==== Exercise data ====

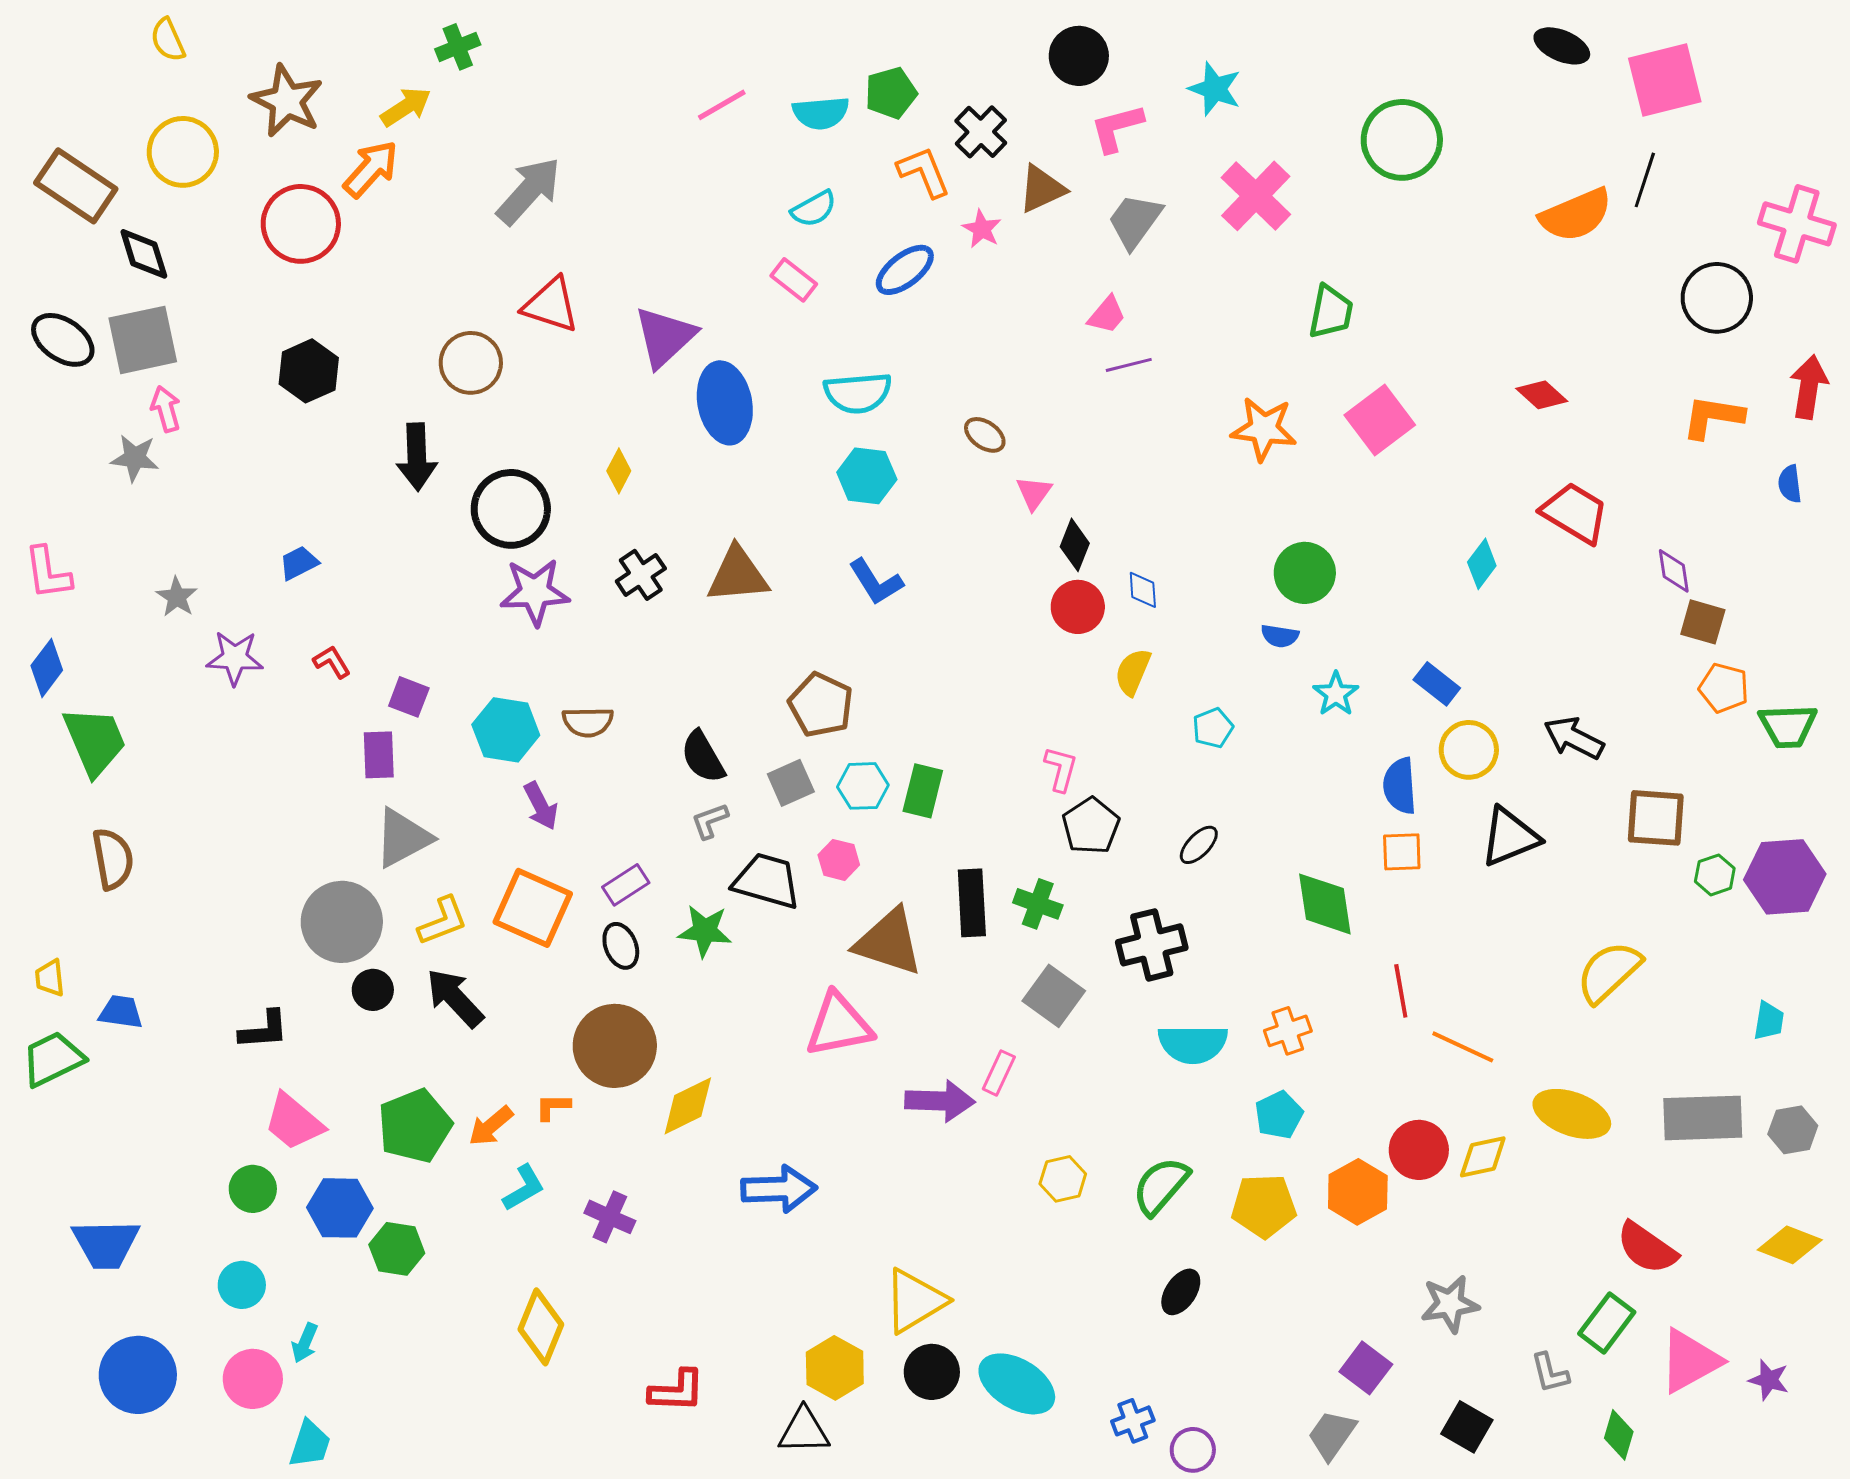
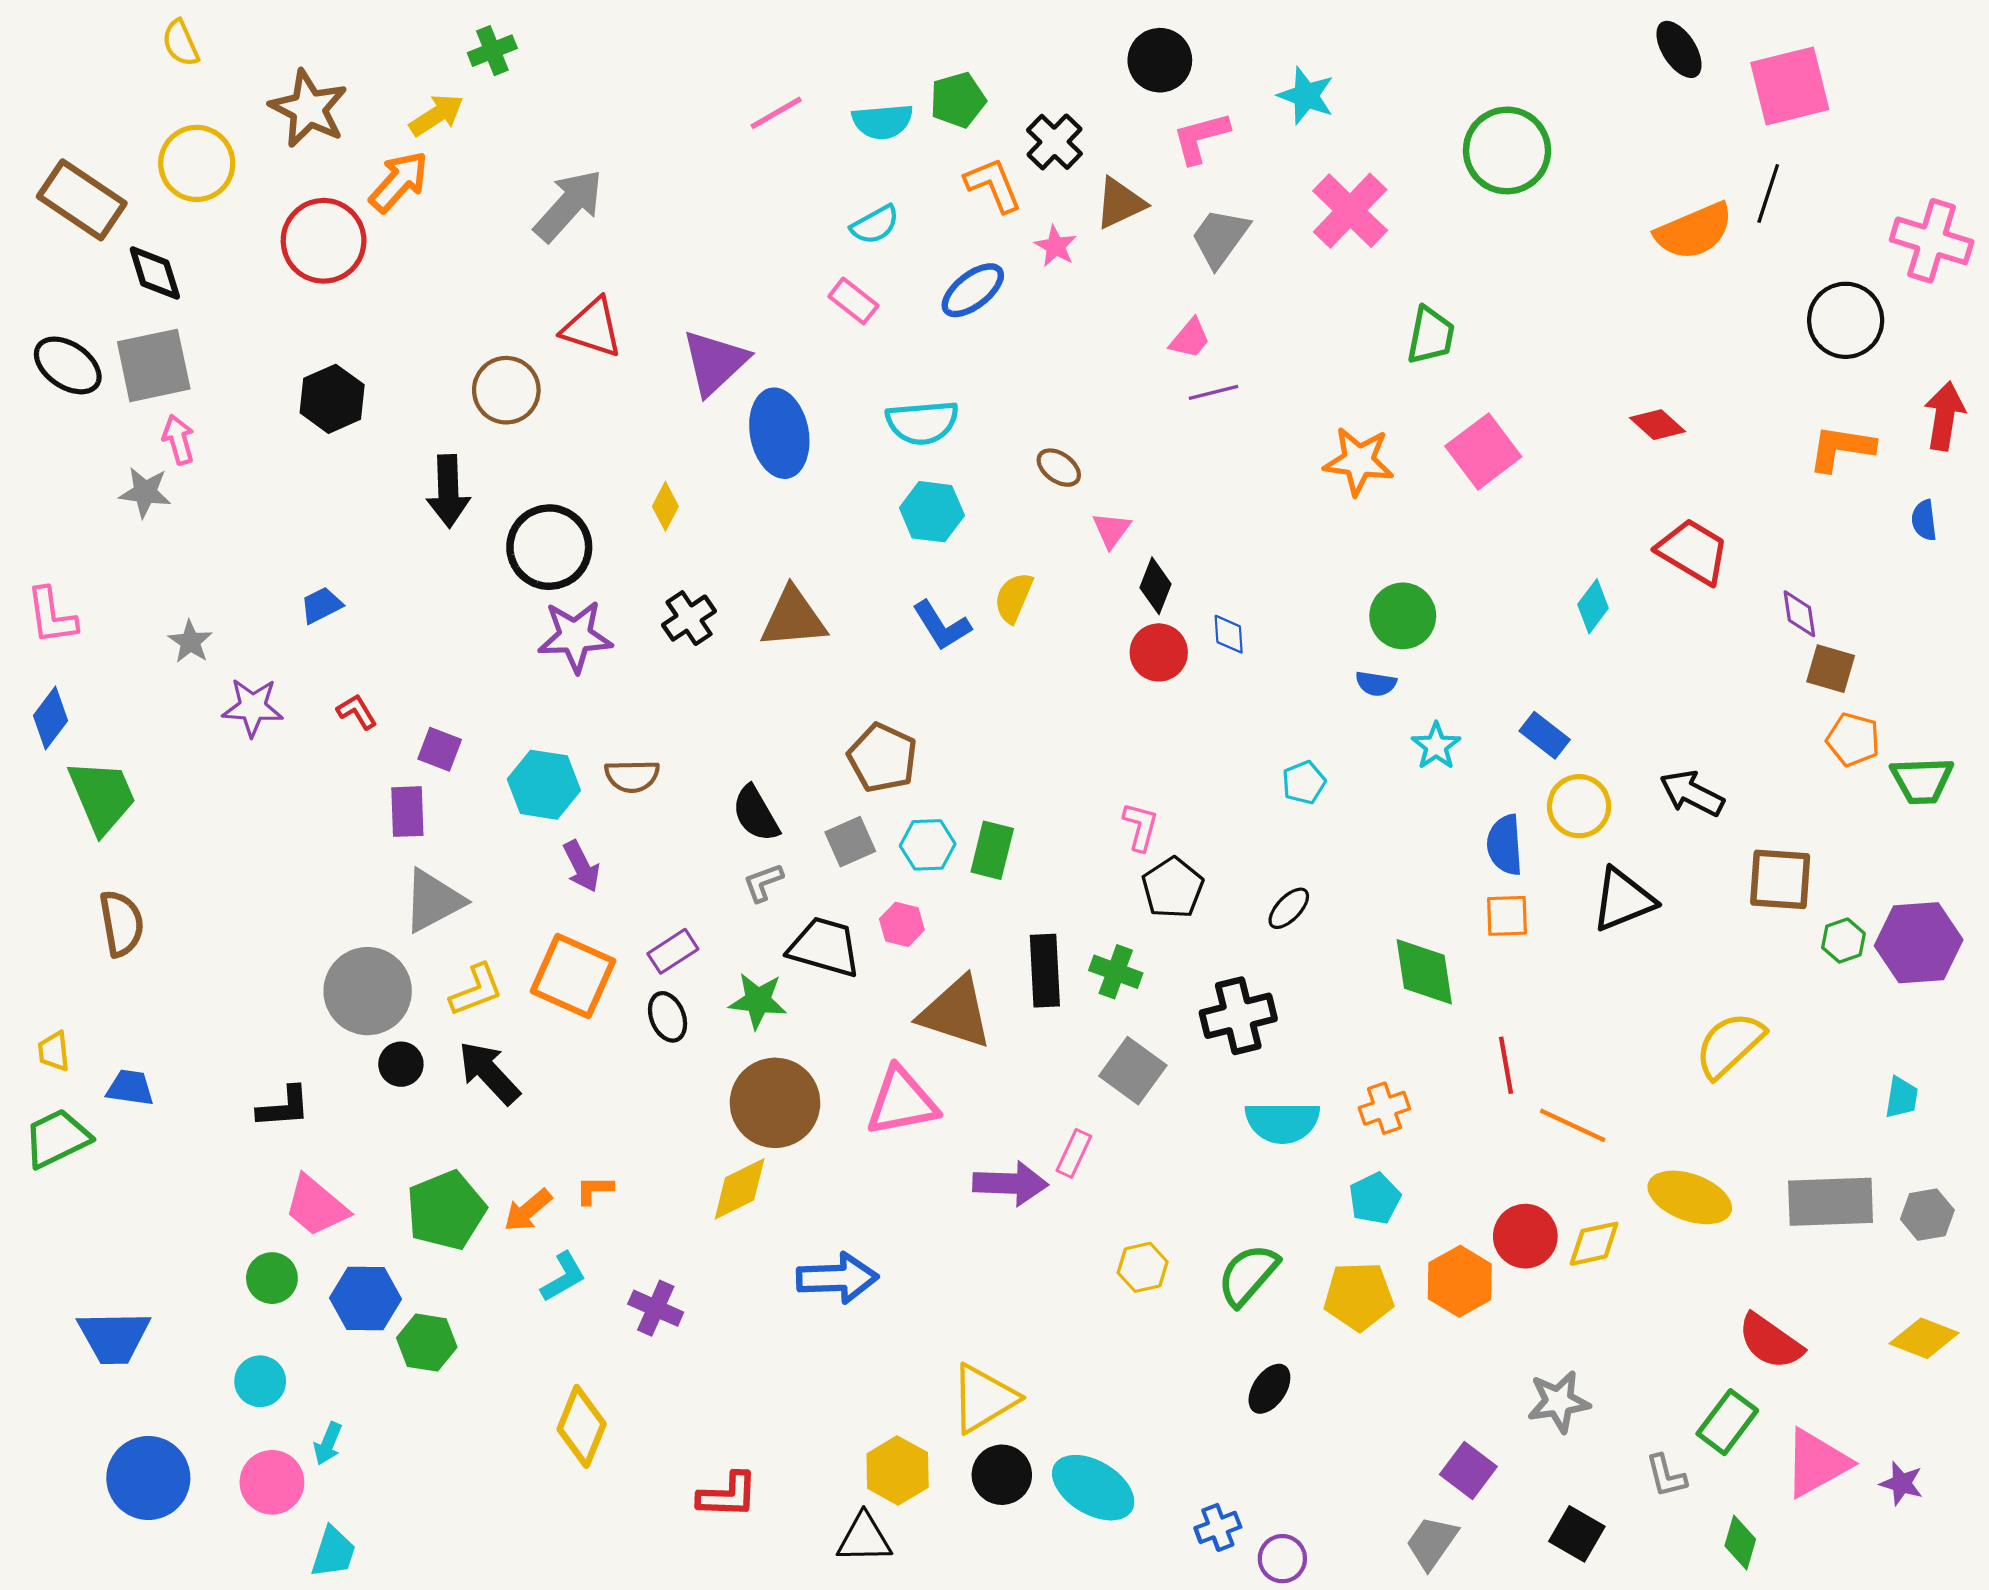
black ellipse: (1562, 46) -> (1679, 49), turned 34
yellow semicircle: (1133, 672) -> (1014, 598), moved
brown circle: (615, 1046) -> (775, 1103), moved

====
==== Exercise data ====

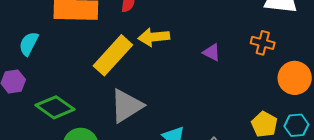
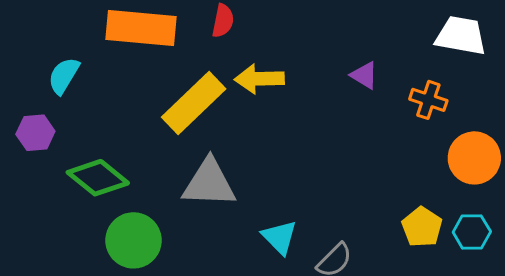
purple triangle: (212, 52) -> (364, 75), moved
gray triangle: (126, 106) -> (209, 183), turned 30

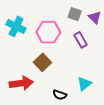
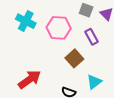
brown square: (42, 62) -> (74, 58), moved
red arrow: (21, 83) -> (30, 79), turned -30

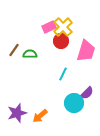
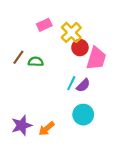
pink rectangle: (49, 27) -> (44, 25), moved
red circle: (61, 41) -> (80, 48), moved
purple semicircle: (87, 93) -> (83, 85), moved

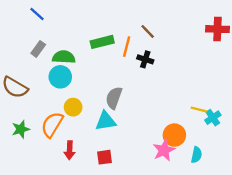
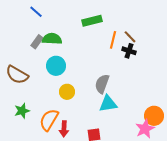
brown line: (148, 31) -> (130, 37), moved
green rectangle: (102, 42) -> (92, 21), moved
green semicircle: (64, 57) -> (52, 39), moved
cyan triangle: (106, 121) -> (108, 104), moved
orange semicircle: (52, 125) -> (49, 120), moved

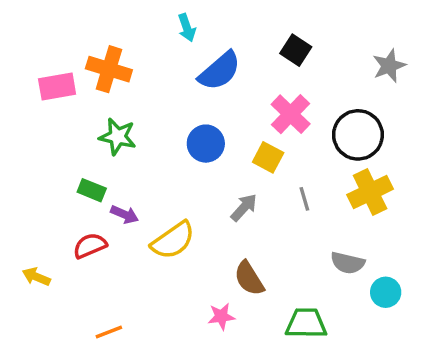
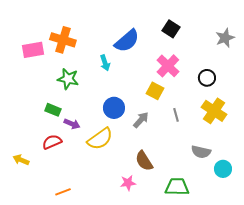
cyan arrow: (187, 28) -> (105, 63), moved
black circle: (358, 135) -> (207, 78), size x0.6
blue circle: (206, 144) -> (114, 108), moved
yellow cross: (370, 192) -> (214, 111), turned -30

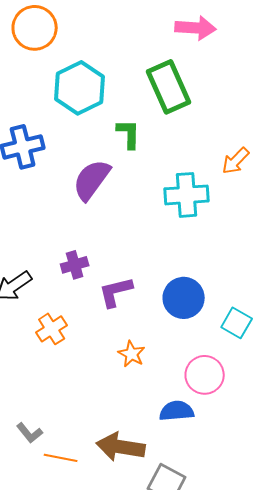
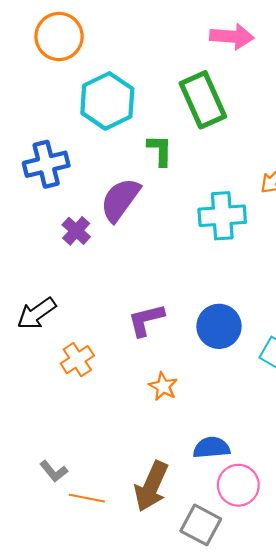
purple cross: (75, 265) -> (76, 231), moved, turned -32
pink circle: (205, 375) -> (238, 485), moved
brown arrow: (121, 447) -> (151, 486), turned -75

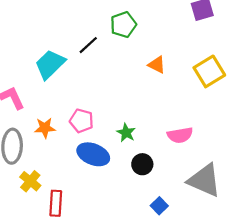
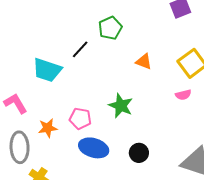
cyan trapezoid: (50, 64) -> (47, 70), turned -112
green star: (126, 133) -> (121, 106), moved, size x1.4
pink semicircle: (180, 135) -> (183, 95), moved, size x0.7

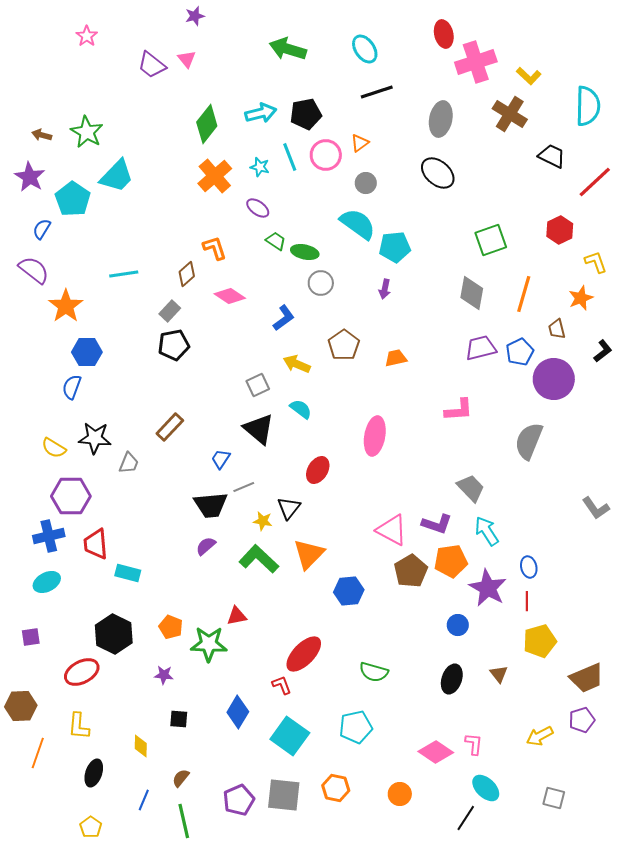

====

**Work instructions:** From the records above, write out exactly the lines that begin at the line with "black circle: (358, 135)" and end at the line with "brown arrow: (121, 447)". Pictures must not appear in the output.

**Result for this exercise:**
black circle: (358, 135) -> (207, 78), size x0.6
blue circle: (206, 144) -> (114, 108), moved
yellow cross: (370, 192) -> (214, 111), turned -30

purple cross: (75, 265) -> (76, 231), moved, turned -32
pink circle: (205, 375) -> (238, 485), moved
brown arrow: (121, 447) -> (151, 486), turned -75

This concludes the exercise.